● WHAT IS BEING ASKED
Return exactly the lines of the records below, starting at the line that contains "brown plate E2:F2" and ending at the line that contains "brown brick C1:F1 level 1 -> none", with both of those lines kept.

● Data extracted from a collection
····················
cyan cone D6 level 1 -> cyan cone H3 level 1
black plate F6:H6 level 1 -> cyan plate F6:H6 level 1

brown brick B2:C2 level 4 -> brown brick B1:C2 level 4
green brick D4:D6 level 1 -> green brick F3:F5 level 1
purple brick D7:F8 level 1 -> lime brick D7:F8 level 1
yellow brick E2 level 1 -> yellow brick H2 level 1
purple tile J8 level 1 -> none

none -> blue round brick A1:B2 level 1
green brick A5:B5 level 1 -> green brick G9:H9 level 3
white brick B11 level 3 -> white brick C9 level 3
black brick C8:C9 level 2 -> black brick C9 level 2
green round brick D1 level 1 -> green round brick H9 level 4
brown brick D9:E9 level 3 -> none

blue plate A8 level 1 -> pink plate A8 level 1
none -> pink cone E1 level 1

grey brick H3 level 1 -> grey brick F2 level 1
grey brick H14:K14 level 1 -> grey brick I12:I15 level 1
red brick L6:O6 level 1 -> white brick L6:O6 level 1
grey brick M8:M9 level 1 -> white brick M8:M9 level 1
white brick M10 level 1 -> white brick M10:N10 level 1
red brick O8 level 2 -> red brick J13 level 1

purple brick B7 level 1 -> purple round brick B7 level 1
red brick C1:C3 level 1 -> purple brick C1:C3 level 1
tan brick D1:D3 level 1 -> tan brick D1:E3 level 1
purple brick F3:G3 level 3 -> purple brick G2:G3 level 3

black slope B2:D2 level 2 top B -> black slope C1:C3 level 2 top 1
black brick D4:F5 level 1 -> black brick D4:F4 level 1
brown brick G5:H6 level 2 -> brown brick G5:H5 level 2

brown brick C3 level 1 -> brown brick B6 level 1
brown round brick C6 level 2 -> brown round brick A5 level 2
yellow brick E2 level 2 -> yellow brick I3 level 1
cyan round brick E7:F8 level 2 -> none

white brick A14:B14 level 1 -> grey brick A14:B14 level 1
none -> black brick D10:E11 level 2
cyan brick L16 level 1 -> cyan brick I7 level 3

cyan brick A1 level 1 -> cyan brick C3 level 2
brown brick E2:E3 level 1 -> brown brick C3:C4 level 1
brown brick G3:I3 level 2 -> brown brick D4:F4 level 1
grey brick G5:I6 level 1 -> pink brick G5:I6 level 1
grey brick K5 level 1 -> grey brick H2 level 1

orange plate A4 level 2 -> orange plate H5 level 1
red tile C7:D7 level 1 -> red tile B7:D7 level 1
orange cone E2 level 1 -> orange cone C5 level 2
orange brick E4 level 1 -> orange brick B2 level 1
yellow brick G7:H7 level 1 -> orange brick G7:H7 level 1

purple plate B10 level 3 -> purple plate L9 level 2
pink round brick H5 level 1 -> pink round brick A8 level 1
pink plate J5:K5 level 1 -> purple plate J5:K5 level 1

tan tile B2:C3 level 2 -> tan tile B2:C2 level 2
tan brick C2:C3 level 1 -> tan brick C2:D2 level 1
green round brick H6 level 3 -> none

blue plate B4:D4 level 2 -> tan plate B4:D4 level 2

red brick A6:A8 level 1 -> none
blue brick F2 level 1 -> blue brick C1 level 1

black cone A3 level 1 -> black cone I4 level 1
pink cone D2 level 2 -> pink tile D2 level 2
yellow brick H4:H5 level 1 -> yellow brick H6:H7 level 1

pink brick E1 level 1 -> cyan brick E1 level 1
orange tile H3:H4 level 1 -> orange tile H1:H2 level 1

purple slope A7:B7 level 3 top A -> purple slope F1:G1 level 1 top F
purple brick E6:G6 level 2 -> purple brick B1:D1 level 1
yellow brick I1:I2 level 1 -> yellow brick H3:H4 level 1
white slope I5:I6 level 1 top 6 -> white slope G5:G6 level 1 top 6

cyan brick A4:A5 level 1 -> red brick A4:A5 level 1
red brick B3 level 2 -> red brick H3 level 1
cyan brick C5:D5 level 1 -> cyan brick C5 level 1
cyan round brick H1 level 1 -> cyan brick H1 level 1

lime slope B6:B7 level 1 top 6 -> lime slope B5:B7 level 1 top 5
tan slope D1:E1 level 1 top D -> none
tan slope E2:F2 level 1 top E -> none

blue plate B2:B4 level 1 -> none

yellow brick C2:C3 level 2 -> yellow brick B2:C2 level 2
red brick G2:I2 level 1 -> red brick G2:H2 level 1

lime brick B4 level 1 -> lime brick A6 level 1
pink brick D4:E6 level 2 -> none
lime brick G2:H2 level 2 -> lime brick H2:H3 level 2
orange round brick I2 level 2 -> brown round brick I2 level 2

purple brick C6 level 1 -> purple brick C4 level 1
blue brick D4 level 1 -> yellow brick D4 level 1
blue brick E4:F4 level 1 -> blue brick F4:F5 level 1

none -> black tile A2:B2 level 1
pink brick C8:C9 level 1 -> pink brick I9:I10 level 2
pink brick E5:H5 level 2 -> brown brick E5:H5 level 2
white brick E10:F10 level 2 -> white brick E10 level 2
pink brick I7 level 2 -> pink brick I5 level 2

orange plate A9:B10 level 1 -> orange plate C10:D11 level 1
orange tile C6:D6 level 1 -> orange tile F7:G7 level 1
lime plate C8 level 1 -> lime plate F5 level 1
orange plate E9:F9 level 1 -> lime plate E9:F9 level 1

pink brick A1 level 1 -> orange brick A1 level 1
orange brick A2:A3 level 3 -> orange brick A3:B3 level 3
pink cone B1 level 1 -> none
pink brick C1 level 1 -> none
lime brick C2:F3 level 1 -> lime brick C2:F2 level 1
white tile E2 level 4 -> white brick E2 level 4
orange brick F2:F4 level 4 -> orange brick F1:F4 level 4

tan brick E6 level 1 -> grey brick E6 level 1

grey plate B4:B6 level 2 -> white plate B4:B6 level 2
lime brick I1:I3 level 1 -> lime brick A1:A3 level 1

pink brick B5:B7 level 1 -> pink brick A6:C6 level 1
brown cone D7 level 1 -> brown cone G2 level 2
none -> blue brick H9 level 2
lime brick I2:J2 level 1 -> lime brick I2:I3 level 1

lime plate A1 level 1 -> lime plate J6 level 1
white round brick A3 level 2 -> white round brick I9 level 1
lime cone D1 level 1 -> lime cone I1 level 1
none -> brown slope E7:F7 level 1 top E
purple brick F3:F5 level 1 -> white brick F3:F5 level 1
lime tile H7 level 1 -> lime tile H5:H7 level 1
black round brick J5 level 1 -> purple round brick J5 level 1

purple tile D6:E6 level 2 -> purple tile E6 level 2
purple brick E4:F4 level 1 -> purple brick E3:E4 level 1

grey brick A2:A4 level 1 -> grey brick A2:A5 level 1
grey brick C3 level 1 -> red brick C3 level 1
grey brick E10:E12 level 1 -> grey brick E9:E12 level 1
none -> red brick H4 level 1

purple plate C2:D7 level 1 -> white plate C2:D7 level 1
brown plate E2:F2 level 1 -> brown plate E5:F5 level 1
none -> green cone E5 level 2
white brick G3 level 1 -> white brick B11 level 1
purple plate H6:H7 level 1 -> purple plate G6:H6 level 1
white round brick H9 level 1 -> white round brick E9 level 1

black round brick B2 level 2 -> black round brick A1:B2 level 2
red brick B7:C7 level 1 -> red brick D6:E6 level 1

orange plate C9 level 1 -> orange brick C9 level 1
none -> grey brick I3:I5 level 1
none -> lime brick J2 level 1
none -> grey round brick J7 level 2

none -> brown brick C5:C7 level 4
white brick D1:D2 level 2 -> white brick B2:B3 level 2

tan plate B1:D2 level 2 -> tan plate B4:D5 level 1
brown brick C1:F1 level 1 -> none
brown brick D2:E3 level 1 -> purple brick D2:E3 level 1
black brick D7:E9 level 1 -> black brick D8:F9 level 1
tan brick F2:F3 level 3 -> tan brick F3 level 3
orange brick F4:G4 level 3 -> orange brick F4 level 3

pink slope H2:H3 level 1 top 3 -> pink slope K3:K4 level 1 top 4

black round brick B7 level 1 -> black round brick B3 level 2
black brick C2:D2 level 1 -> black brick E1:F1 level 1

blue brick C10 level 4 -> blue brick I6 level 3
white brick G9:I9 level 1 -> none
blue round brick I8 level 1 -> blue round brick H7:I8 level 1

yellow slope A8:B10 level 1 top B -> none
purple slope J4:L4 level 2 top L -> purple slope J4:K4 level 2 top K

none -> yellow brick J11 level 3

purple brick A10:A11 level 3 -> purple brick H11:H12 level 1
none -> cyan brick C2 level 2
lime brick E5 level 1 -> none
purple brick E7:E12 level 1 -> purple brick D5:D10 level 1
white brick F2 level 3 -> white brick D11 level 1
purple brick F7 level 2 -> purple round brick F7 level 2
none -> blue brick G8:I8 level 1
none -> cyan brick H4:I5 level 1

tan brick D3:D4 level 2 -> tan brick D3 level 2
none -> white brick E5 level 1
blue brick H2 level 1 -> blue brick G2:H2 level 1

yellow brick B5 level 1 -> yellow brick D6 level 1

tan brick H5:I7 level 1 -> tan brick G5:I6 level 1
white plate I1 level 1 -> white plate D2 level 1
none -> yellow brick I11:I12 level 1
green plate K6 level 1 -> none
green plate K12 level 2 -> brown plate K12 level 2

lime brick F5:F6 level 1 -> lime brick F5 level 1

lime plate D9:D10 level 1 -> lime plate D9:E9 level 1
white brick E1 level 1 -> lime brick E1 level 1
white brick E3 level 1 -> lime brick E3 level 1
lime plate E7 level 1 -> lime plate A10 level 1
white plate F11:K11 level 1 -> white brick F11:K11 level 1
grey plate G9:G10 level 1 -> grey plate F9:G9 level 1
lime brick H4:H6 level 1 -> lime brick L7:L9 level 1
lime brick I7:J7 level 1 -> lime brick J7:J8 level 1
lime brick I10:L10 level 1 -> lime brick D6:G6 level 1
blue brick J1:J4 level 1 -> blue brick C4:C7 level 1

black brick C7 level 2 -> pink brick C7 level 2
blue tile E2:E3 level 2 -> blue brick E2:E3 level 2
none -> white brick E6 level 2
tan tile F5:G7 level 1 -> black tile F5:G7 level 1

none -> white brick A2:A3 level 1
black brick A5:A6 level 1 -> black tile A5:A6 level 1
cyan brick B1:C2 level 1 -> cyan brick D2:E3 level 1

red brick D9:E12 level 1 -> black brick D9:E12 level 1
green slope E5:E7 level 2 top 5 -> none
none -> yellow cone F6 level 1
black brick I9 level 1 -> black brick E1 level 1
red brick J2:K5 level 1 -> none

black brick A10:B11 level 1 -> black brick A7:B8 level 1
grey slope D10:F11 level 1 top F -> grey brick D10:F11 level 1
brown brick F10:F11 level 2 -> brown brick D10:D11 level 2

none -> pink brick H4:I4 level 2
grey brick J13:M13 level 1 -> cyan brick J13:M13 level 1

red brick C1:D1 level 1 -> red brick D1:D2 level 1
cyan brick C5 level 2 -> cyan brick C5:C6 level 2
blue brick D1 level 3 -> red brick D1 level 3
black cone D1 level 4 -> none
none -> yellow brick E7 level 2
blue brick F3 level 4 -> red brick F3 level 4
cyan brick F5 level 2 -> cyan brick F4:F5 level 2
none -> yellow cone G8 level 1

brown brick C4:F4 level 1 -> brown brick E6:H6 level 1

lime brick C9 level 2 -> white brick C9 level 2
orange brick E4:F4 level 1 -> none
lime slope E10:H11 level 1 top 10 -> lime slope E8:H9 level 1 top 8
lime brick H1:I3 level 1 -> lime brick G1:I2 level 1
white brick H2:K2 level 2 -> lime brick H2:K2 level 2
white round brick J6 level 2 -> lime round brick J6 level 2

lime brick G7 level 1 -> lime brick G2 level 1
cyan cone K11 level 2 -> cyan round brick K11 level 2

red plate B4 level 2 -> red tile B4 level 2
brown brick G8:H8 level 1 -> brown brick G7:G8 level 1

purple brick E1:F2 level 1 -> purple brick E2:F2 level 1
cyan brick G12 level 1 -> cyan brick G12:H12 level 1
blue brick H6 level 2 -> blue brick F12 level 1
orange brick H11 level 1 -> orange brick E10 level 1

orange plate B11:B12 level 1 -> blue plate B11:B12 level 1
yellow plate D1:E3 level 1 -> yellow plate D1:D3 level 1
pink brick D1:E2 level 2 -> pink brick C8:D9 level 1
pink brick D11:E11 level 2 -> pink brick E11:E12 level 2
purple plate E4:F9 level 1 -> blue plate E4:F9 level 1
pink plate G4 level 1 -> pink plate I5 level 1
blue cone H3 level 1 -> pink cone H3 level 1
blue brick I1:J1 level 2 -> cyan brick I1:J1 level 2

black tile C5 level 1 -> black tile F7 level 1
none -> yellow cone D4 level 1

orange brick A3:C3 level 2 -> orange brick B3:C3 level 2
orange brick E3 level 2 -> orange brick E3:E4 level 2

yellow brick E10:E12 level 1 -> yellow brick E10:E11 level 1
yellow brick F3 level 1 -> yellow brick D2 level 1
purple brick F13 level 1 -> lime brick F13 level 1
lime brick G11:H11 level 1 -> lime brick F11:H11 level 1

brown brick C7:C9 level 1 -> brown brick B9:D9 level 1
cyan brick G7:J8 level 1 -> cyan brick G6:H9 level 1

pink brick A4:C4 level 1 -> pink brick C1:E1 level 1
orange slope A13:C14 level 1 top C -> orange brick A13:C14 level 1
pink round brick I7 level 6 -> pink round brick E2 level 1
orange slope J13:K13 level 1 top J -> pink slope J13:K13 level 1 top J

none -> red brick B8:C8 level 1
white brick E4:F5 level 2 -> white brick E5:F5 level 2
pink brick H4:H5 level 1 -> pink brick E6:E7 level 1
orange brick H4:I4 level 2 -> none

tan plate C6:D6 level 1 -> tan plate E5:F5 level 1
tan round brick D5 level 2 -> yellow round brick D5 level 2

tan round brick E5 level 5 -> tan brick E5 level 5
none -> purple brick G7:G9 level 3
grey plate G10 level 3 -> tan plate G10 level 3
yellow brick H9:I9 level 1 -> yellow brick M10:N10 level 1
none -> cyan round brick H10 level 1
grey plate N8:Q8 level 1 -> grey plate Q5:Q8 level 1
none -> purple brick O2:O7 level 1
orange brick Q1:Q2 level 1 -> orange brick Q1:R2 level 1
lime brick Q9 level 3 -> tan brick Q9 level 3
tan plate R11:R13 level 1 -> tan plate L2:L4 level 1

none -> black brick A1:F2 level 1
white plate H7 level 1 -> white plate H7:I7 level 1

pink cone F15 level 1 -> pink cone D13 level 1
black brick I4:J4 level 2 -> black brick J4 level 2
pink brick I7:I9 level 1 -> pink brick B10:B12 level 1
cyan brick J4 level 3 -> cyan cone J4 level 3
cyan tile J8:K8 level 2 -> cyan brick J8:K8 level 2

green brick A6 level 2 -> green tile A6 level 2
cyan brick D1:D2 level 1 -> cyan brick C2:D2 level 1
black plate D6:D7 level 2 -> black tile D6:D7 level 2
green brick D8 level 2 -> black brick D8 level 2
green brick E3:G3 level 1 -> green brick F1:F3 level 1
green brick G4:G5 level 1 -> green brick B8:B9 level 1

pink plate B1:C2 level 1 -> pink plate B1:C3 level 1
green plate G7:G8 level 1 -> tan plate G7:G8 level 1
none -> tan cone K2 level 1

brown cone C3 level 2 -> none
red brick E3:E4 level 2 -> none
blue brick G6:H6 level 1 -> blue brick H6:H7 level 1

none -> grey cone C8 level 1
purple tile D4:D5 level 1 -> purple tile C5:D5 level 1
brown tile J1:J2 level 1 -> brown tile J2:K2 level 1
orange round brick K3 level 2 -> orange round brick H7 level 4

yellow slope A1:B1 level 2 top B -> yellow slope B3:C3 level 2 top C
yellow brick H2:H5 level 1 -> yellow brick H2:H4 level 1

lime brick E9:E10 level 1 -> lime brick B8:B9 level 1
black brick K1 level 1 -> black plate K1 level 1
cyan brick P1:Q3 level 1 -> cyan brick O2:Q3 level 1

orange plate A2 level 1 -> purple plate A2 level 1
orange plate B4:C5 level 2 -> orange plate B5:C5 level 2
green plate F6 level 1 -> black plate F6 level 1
····················
● RESPONSE
brown plate E2:F2 level 1 -> brown plate E5:F5 level 1
none -> green cone E5 level 2
white brick G3 level 1 -> white brick B11 level 1
purple plate H6:H7 level 1 -> purple plate G6:H6 level 1
white round brick H9 level 1 -> white round brick E9 level 1

black round brick B2 level 2 -> black round brick A1:B2 level 2
red brick B7:C7 level 1 -> red brick D6:E6 level 1

orange plate C9 level 1 -> orange brick C9 level 1
none -> grey brick I3:I5 level 1
none -> lime brick J2 level 1
none -> grey round brick J7 level 2

none -> brown brick C5:C7 level 4
white brick D1:D2 level 2 -> white brick B2:B3 level 2

tan plate B1:D2 level 2 -> tan plate B4:D5 level 1
brown brick C1:F1 level 1 -> none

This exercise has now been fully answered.